The output is the line holding "PIXELS2 pin DIN: D3 -> A0" and all lines after it to the end of the records below; restate them unchanged and add nothing.

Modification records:
====================
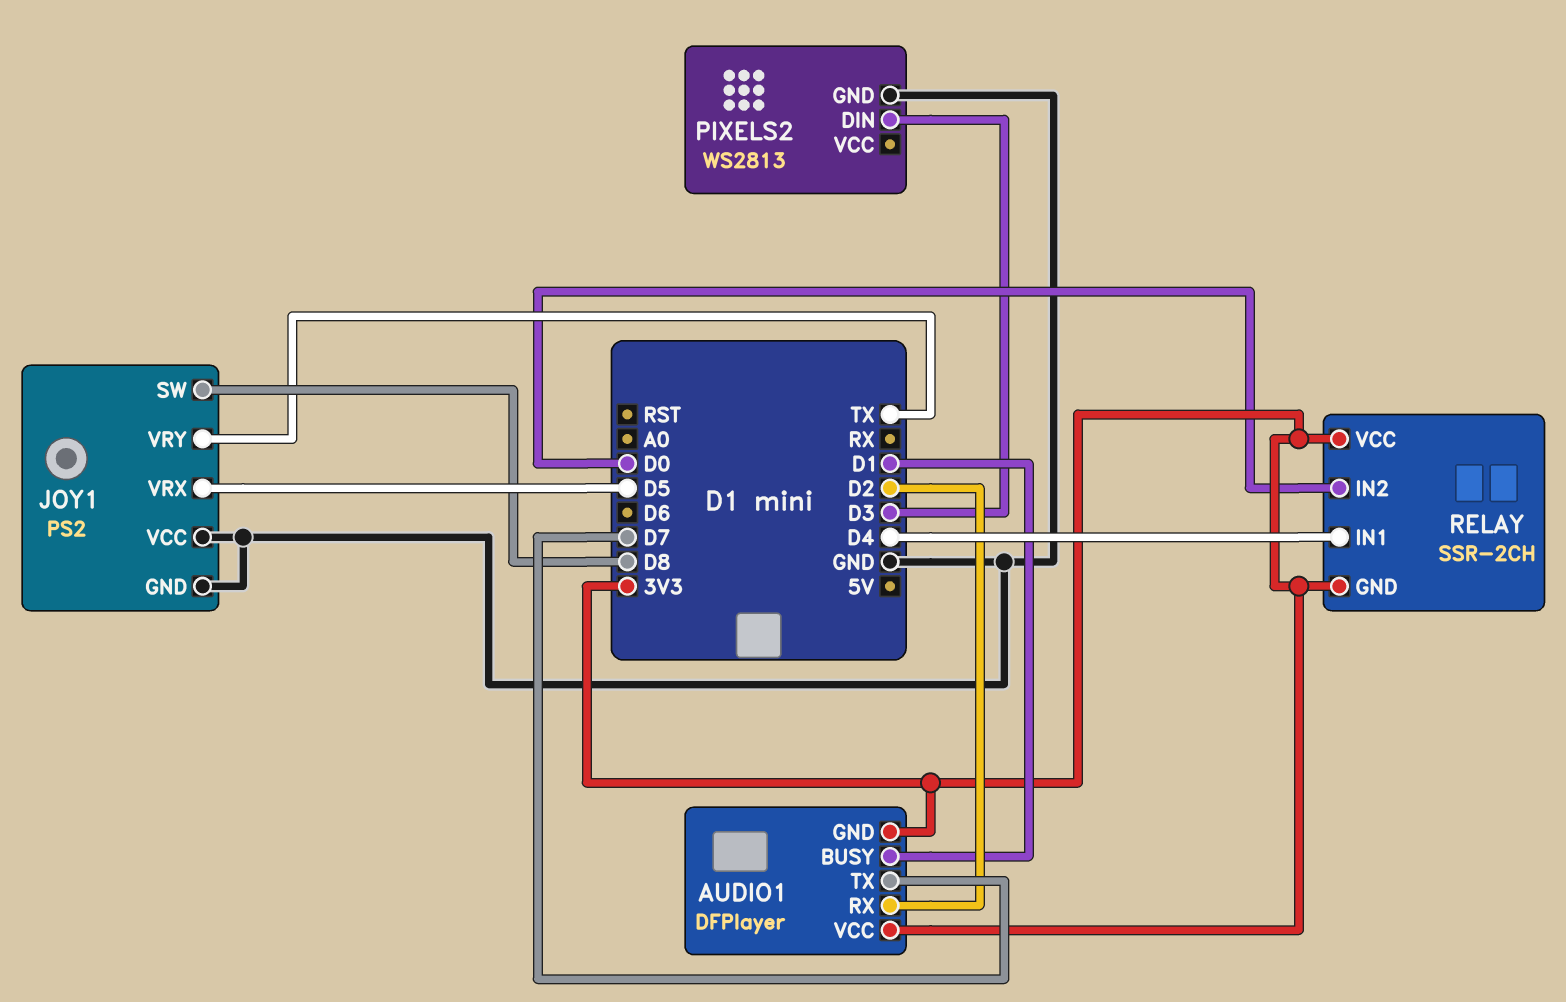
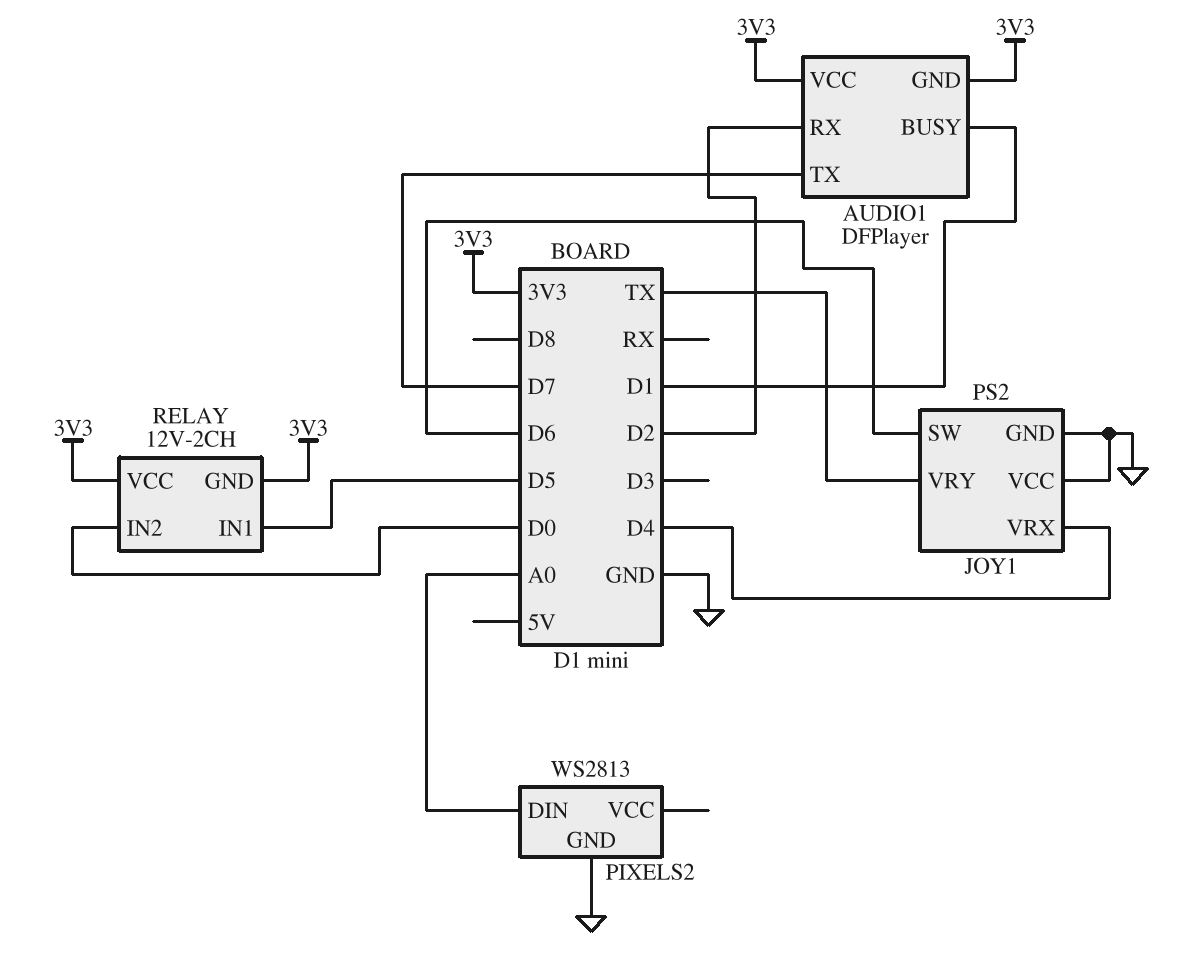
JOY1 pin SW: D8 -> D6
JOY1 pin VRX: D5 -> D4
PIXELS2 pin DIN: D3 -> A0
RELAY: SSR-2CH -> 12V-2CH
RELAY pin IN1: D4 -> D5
====================
Result for this exercise:
PIXELS2 pin DIN: D3 -> A0
RELAY: SSR-2CH -> 12V-2CH
RELAY pin IN1: D4 -> D5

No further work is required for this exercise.